Problem description:
Retype the data below verbatim; pictures do not belong in the copy.

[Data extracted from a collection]

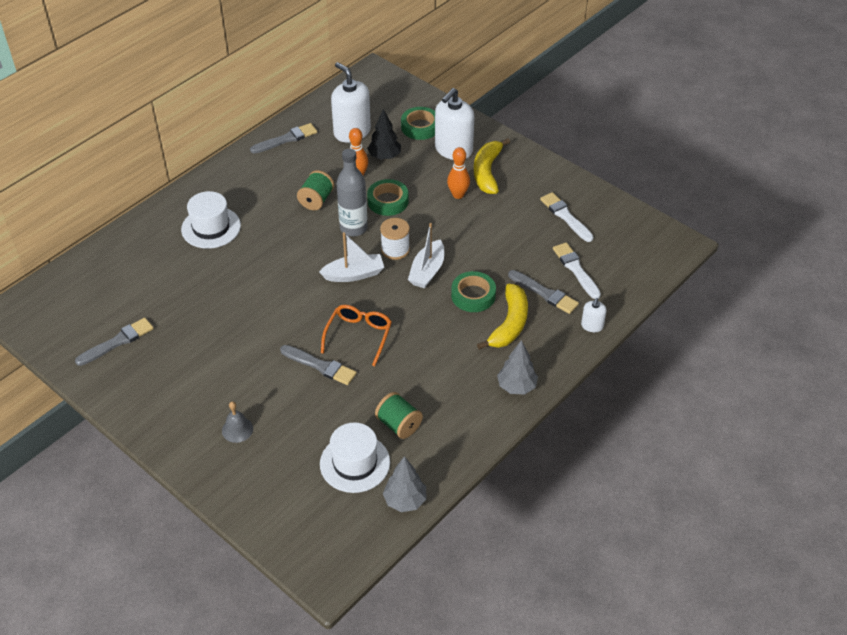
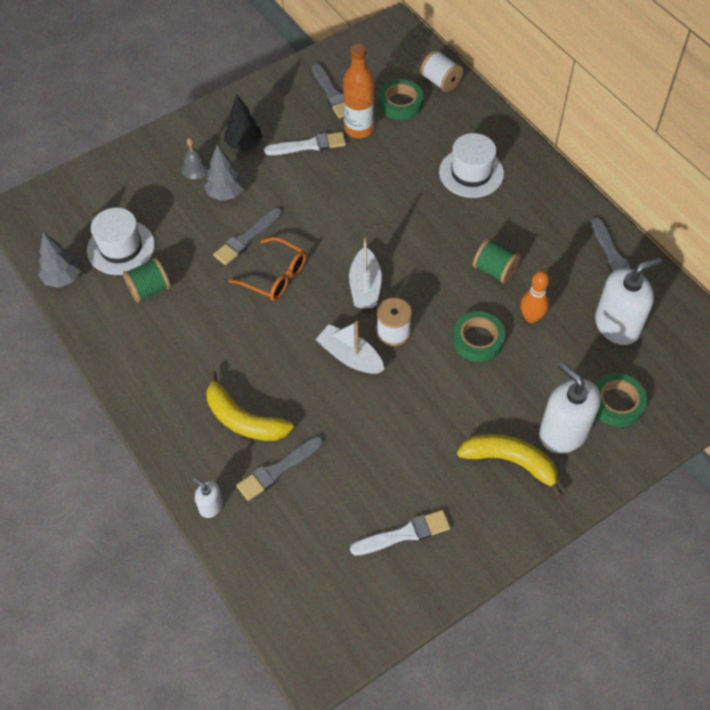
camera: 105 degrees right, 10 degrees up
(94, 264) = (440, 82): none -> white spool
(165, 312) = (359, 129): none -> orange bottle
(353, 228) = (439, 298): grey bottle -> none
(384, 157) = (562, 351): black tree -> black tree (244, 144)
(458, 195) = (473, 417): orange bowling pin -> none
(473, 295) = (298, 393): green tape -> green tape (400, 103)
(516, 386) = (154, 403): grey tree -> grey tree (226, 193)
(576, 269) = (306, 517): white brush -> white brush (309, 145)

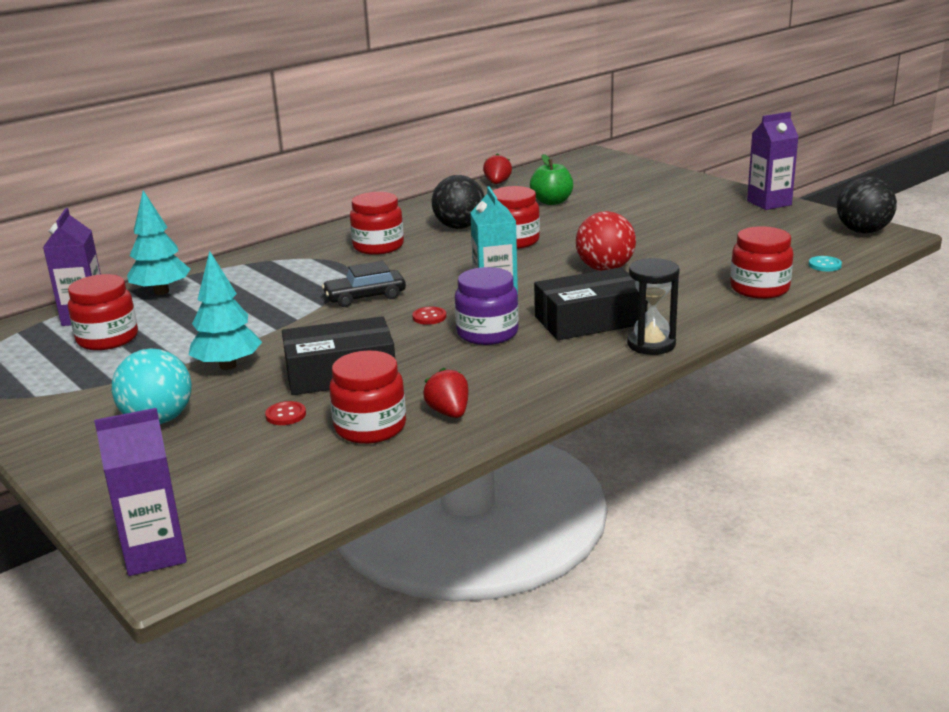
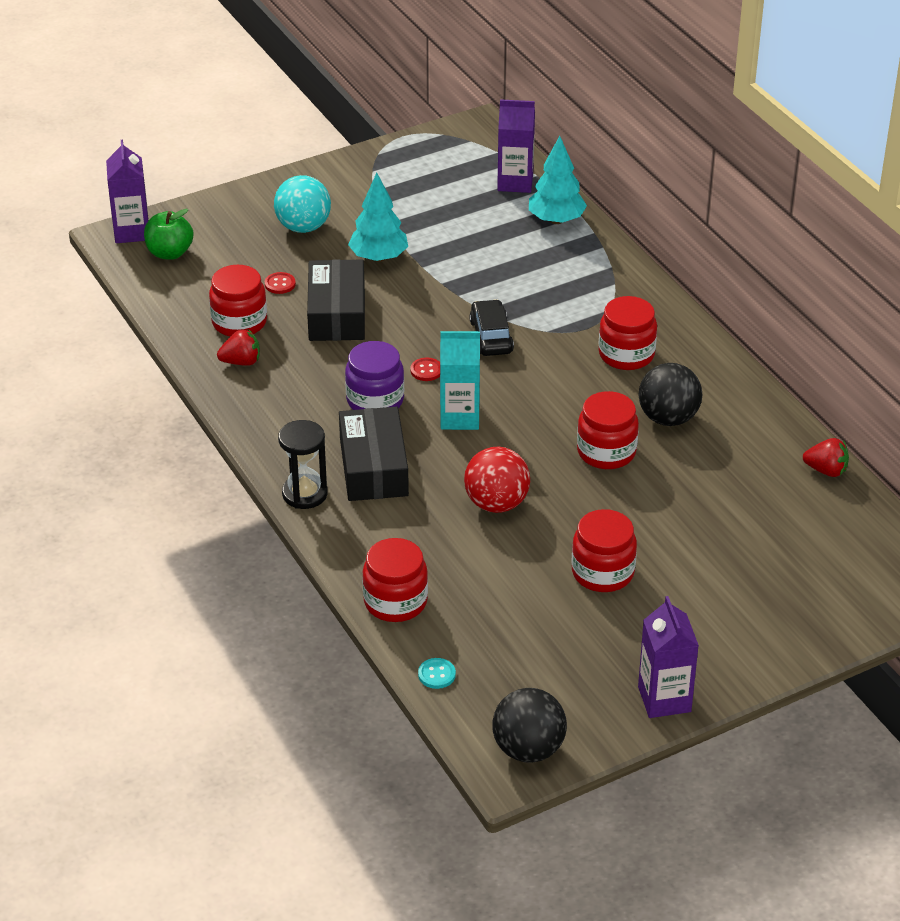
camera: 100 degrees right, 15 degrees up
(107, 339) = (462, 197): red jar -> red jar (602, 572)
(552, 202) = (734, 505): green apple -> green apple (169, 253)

Task answer:
camera: 105 degrees right, 10 degrees up
(94, 264) = (440, 82): none -> white spool
(165, 312) = (359, 129): none -> orange bottle
(353, 228) = (439, 298): grey bottle -> none
(384, 157) = (562, 351): black tree -> black tree (244, 144)
(458, 195) = (473, 417): orange bowling pin -> none
(473, 295) = (298, 393): green tape -> green tape (400, 103)
(516, 386) = (154, 403): grey tree -> grey tree (226, 193)
(576, 269) = (306, 517): white brush -> white brush (309, 145)

camera: 100 degrees right, 15 degrees up
(107, 339) = (462, 197): red jar -> red jar (602, 572)
(552, 202) = (734, 505): green apple -> green apple (169, 253)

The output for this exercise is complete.